▶ WHAT THE TASK REQUIRES:
Could you give the listing again exactly, without its pictures?

─── LISTED RECORDS

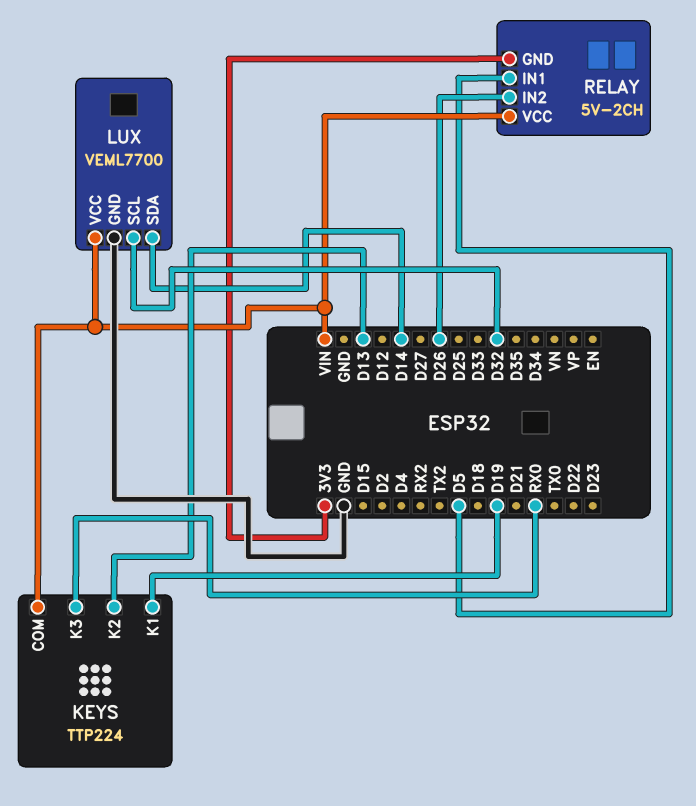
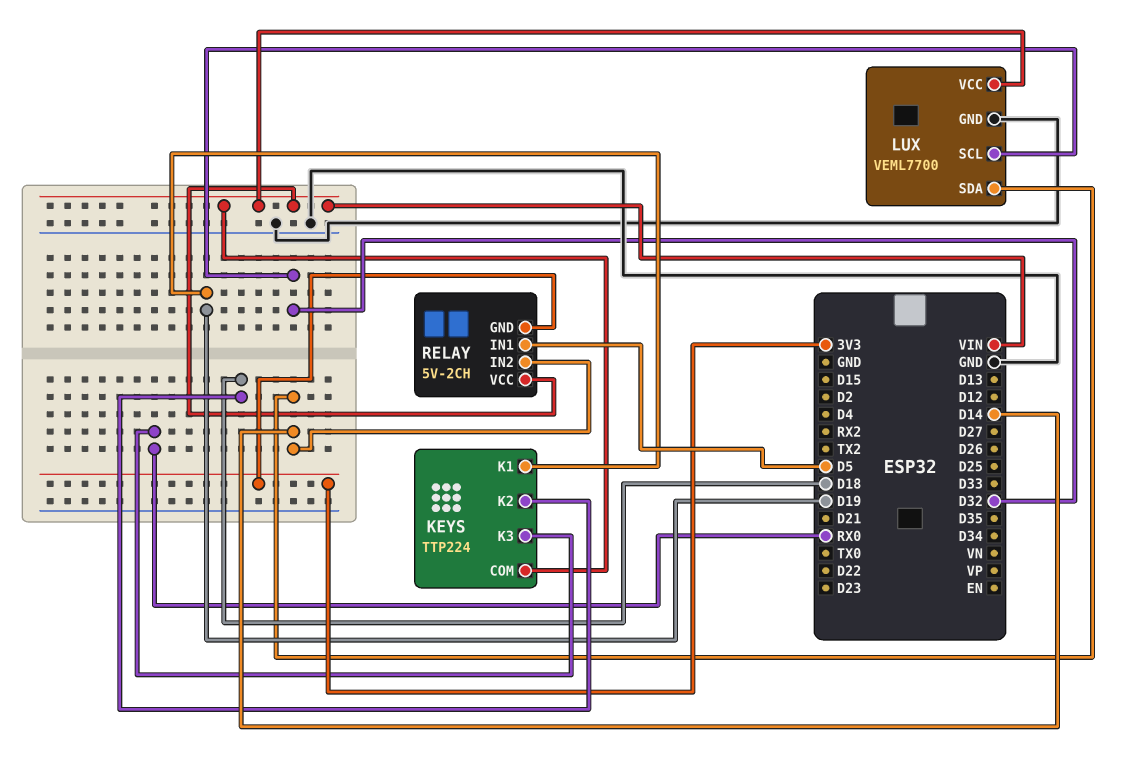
KEYS pin K2: D13 -> D18
RELAY pin IN2: D26 -> D14

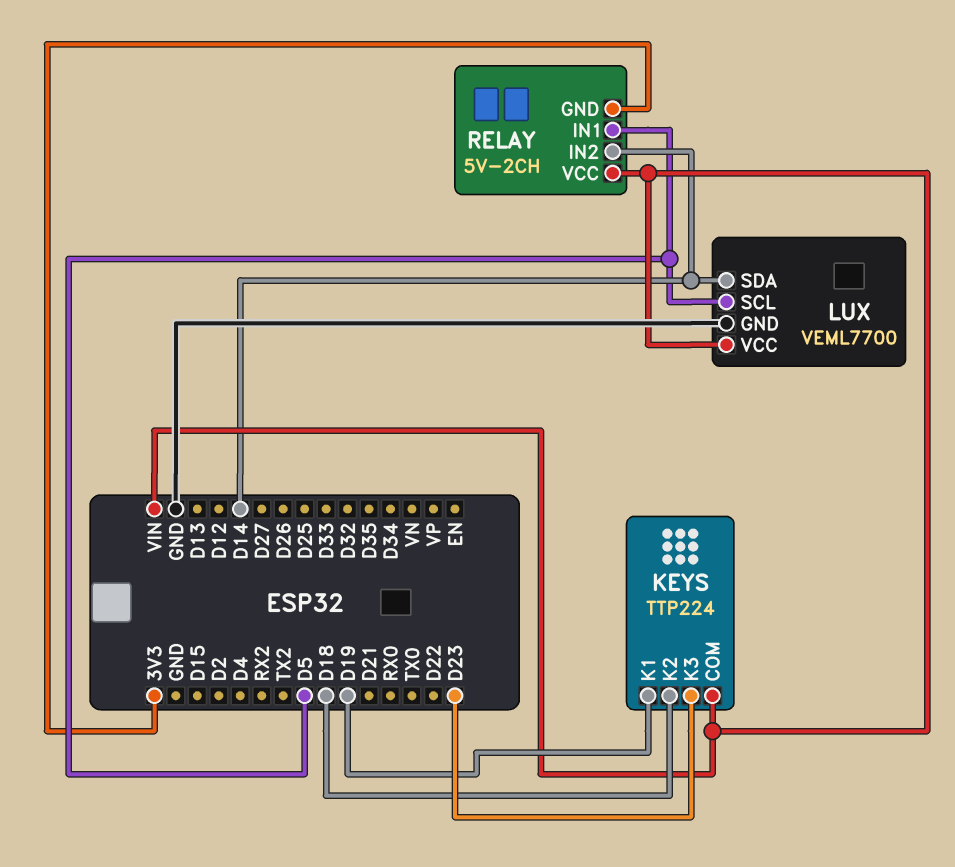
KEYS pin K3: RX0 -> D23
LUX pin SCL: D32 -> D5

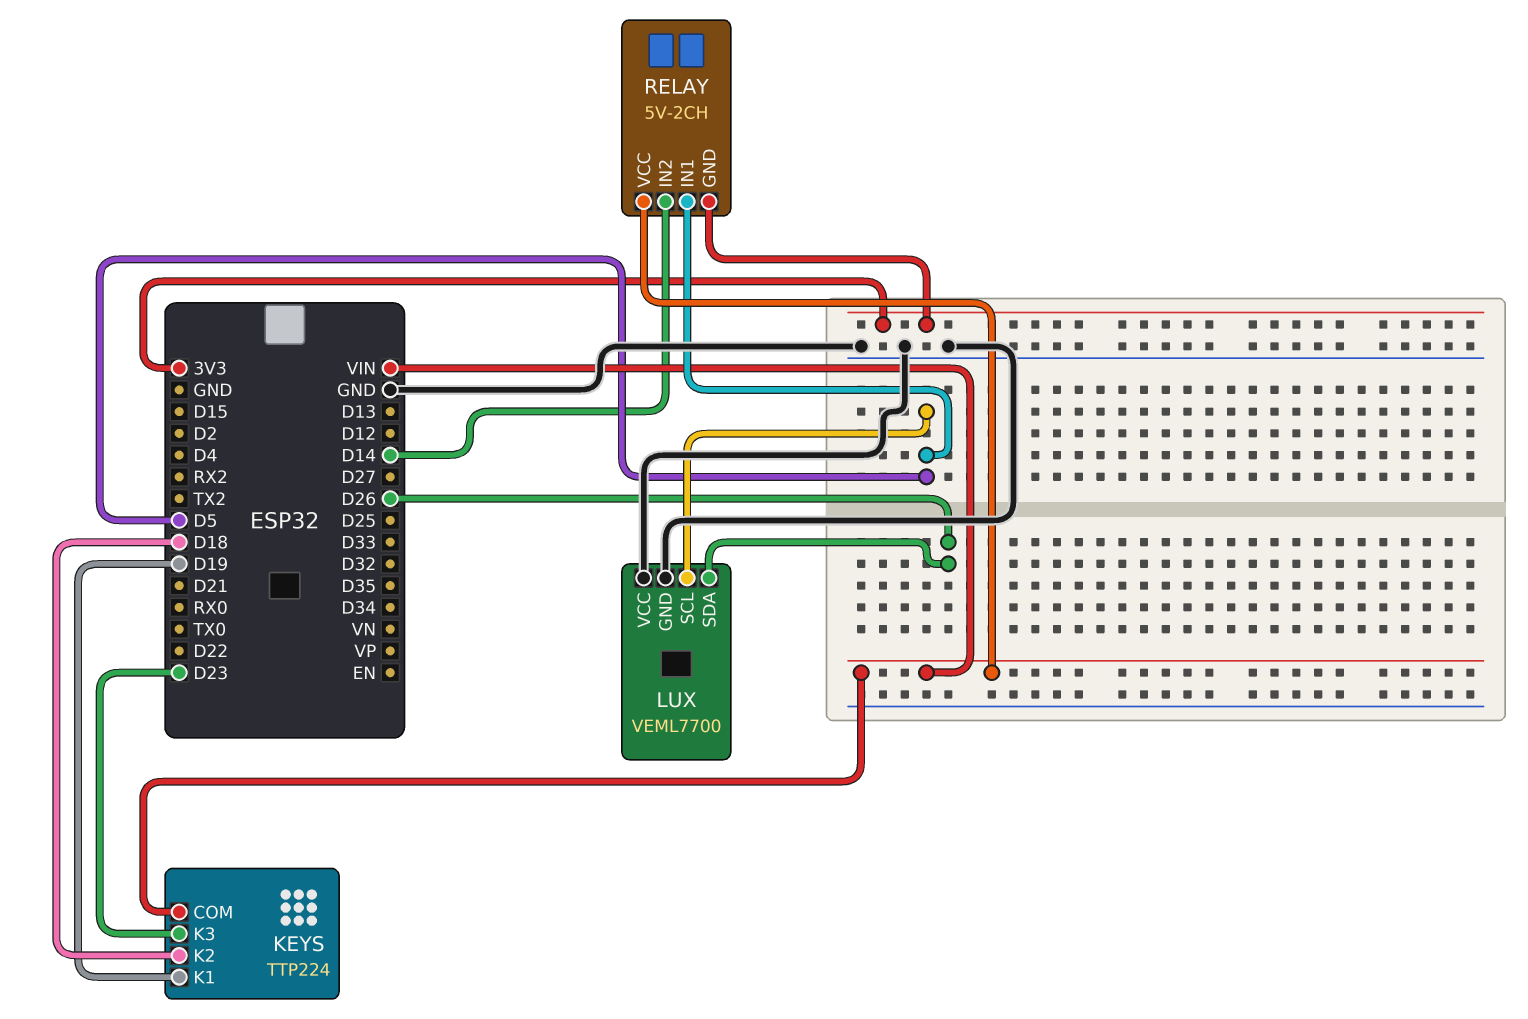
LUX pin SDA: D14 -> D26
LUX pin VCC: VIN -> GND

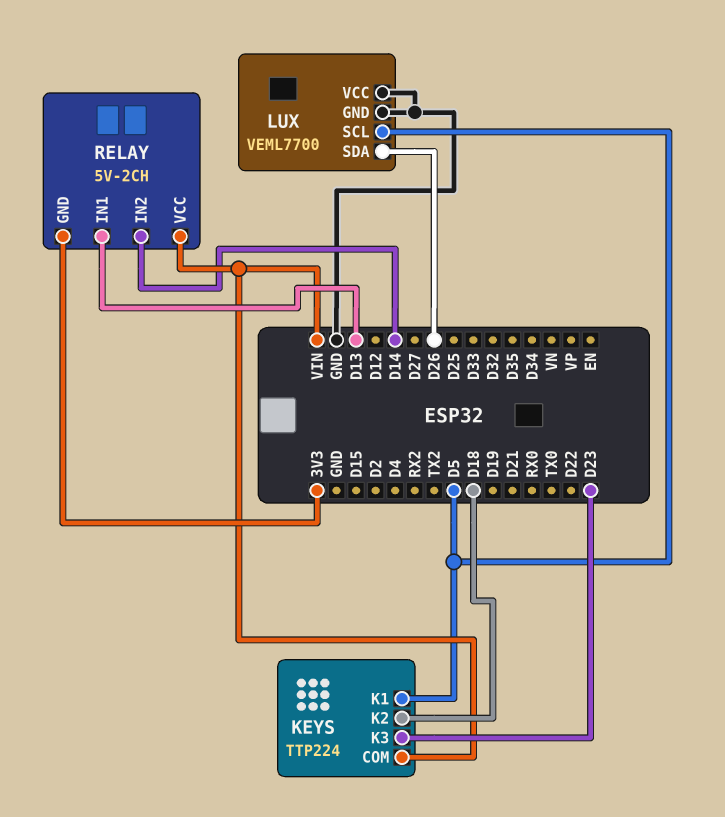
KEYS pin K1: D19 -> D5
RELAY pin IN1: D5 -> D13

──────

▶ REPLY TO THE EXERCISE:
KEYS pin K2: D13 -> D18
RELAY pin IN2: D26 -> D14

KEYS pin K3: RX0 -> D23
LUX pin SCL: D32 -> D5

LUX pin SDA: D14 -> D26
LUX pin VCC: VIN -> GND

KEYS pin K1: D19 -> D5
RELAY pin IN1: D5 -> D13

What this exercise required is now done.